▸ **The problem**
Each entry that appears below should be restated word for word.

◇ ◇ ◇ ◇ ◇

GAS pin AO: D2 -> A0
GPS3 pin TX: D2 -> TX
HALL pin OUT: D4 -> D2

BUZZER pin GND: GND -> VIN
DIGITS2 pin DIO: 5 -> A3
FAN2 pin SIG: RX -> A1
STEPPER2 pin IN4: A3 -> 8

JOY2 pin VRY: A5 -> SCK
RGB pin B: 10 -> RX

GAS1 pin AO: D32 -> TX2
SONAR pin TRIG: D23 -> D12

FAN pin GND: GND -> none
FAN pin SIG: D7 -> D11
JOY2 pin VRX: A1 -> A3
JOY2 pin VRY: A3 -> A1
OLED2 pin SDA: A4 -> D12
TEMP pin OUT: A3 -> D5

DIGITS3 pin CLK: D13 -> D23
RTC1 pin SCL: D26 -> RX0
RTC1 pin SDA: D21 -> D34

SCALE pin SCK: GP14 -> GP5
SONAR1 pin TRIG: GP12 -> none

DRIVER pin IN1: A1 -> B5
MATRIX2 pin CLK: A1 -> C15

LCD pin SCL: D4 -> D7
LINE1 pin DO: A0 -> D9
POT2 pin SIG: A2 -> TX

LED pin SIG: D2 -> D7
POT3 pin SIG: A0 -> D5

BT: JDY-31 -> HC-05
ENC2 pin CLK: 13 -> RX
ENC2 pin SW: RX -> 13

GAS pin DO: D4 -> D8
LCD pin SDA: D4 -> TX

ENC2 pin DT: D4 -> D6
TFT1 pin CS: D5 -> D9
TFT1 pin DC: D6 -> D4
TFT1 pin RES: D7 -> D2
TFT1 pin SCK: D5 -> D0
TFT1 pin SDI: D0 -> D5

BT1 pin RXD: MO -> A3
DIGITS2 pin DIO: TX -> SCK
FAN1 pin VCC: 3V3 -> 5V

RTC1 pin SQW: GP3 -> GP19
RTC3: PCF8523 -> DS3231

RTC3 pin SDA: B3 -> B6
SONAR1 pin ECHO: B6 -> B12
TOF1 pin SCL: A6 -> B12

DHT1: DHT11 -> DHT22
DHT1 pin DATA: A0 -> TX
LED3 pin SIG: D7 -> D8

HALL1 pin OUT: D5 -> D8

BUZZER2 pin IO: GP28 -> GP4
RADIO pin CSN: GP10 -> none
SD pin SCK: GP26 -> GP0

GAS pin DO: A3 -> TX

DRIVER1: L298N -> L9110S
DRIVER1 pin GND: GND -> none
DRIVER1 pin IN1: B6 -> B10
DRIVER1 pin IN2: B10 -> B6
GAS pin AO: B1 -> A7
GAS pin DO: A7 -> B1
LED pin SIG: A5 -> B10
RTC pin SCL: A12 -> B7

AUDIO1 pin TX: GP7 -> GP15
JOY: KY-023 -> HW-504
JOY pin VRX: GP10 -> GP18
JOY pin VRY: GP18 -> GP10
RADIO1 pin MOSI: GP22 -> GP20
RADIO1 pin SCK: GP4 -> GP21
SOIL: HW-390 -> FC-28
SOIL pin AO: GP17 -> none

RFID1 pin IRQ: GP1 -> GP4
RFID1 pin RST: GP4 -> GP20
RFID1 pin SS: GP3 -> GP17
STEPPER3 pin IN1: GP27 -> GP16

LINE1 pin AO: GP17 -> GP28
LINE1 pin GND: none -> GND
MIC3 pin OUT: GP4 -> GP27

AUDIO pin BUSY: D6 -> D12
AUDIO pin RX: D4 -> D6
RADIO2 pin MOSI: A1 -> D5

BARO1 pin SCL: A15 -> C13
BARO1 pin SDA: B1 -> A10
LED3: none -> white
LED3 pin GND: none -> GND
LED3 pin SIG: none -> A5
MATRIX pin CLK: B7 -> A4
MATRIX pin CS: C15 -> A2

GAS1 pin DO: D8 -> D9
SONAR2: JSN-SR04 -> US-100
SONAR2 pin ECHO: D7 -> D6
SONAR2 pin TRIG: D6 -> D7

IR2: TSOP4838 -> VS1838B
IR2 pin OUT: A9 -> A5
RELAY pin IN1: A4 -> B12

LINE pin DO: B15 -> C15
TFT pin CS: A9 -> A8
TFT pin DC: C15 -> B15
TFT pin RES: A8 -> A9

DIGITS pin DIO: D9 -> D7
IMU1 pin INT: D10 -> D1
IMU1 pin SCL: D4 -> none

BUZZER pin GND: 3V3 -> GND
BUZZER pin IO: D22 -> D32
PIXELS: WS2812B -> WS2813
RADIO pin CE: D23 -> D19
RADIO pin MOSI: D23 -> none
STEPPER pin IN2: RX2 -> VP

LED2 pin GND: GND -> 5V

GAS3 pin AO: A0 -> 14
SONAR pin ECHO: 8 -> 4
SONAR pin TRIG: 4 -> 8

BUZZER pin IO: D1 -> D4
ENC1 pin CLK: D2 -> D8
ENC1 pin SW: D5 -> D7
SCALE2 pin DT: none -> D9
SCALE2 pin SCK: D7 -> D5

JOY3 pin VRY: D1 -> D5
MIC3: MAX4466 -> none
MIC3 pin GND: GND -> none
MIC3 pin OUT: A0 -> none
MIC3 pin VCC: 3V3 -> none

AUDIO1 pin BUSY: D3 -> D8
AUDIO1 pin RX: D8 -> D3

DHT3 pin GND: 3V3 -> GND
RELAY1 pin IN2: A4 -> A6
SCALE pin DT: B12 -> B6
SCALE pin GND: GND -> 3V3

◇ ◇ ◇ ◇ ◇

▸ **Exercise output**
GAS pin AO: D2 -> A0
GPS3 pin TX: D2 -> TX
HALL pin OUT: D4 -> D2

BUZZER pin GND: GND -> VIN
DIGITS2 pin DIO: 5 -> A3
FAN2 pin SIG: RX -> A1
STEPPER2 pin IN4: A3 -> 8

JOY2 pin VRY: A5 -> SCK
RGB pin B: 10 -> RX

GAS1 pin AO: D32 -> TX2
SONAR pin TRIG: D23 -> D12

FAN pin GND: GND -> none
FAN pin SIG: D7 -> D11
JOY2 pin VRX: A1 -> A3
JOY2 pin VRY: A3 -> A1
OLED2 pin SDA: A4 -> D12
TEMP pin OUT: A3 -> D5

DIGITS3 pin CLK: D13 -> D23
RTC1 pin SCL: D26 -> RX0
RTC1 pin SDA: D21 -> D34

SCALE pin SCK: GP14 -> GP5
SONAR1 pin TRIG: GP12 -> none

DRIVER pin IN1: A1 -> B5
MATRIX2 pin CLK: A1 -> C15

LCD pin SCL: D4 -> D7
LINE1 pin DO: A0 -> D9
POT2 pin SIG: A2 -> TX

LED pin SIG: D2 -> D7
POT3 pin SIG: A0 -> D5

BT: JDY-31 -> HC-05
ENC2 pin CLK: 13 -> RX
ENC2 pin SW: RX -> 13

GAS pin DO: D4 -> D8
LCD pin SDA: D4 -> TX

ENC2 pin DT: D4 -> D6
TFT1 pin CS: D5 -> D9
TFT1 pin DC: D6 -> D4
TFT1 pin RES: D7 -> D2
TFT1 pin SCK: D5 -> D0
TFT1 pin SDI: D0 -> D5

BT1 pin RXD: MO -> A3
DIGITS2 pin DIO: TX -> SCK
FAN1 pin VCC: 3V3 -> 5V

RTC1 pin SQW: GP3 -> GP19
RTC3: PCF8523 -> DS3231

RTC3 pin SDA: B3 -> B6
SONAR1 pin ECHO: B6 -> B12
TOF1 pin SCL: A6 -> B12

DHT1: DHT11 -> DHT22
DHT1 pin DATA: A0 -> TX
LED3 pin SIG: D7 -> D8

HALL1 pin OUT: D5 -> D8

BUZZER2 pin IO: GP28 -> GP4
RADIO pin CSN: GP10 -> none
SD pin SCK: GP26 -> GP0

GAS pin DO: A3 -> TX

DRIVER1: L298N -> L9110S
DRIVER1 pin GND: GND -> none
DRIVER1 pin IN1: B6 -> B10
DRIVER1 pin IN2: B10 -> B6
GAS pin AO: B1 -> A7
GAS pin DO: A7 -> B1
LED pin SIG: A5 -> B10
RTC pin SCL: A12 -> B7

AUDIO1 pin TX: GP7 -> GP15
JOY: KY-023 -> HW-504
JOY pin VRX: GP10 -> GP18
JOY pin VRY: GP18 -> GP10
RADIO1 pin MOSI: GP22 -> GP20
RADIO1 pin SCK: GP4 -> GP21
SOIL: HW-390 -> FC-28
SOIL pin AO: GP17 -> none

RFID1 pin IRQ: GP1 -> GP4
RFID1 pin RST: GP4 -> GP20
RFID1 pin SS: GP3 -> GP17
STEPPER3 pin IN1: GP27 -> GP16

LINE1 pin AO: GP17 -> GP28
LINE1 pin GND: none -> GND
MIC3 pin OUT: GP4 -> GP27

AUDIO pin BUSY: D6 -> D12
AUDIO pin RX: D4 -> D6
RADIO2 pin MOSI: A1 -> D5

BARO1 pin SCL: A15 -> C13
BARO1 pin SDA: B1 -> A10
LED3: none -> white
LED3 pin GND: none -> GND
LED3 pin SIG: none -> A5
MATRIX pin CLK: B7 -> A4
MATRIX pin CS: C15 -> A2

GAS1 pin DO: D8 -> D9
SONAR2: JSN-SR04 -> US-100
SONAR2 pin ECHO: D7 -> D6
SONAR2 pin TRIG: D6 -> D7

IR2: TSOP4838 -> VS1838B
IR2 pin OUT: A9 -> A5
RELAY pin IN1: A4 -> B12

LINE pin DO: B15 -> C15
TFT pin CS: A9 -> A8
TFT pin DC: C15 -> B15
TFT pin RES: A8 -> A9

DIGITS pin DIO: D9 -> D7
IMU1 pin INT: D10 -> D1
IMU1 pin SCL: D4 -> none

BUZZER pin GND: 3V3 -> GND
BUZZER pin IO: D22 -> D32
PIXELS: WS2812B -> WS2813
RADIO pin CE: D23 -> D19
RADIO pin MOSI: D23 -> none
STEPPER pin IN2: RX2 -> VP

LED2 pin GND: GND -> 5V

GAS3 pin AO: A0 -> 14
SONAR pin ECHO: 8 -> 4
SONAR pin TRIG: 4 -> 8

BUZZER pin IO: D1 -> D4
ENC1 pin CLK: D2 -> D8
ENC1 pin SW: D5 -> D7
SCALE2 pin DT: none -> D9
SCALE2 pin SCK: D7 -> D5

JOY3 pin VRY: D1 -> D5
MIC3: MAX4466 -> none
MIC3 pin GND: GND -> none
MIC3 pin OUT: A0 -> none
MIC3 pin VCC: 3V3 -> none

AUDIO1 pin BUSY: D3 -> D8
AUDIO1 pin RX: D8 -> D3

DHT3 pin GND: 3V3 -> GND
RELAY1 pin IN2: A4 -> A6
SCALE pin DT: B12 -> B6
SCALE pin GND: GND -> 3V3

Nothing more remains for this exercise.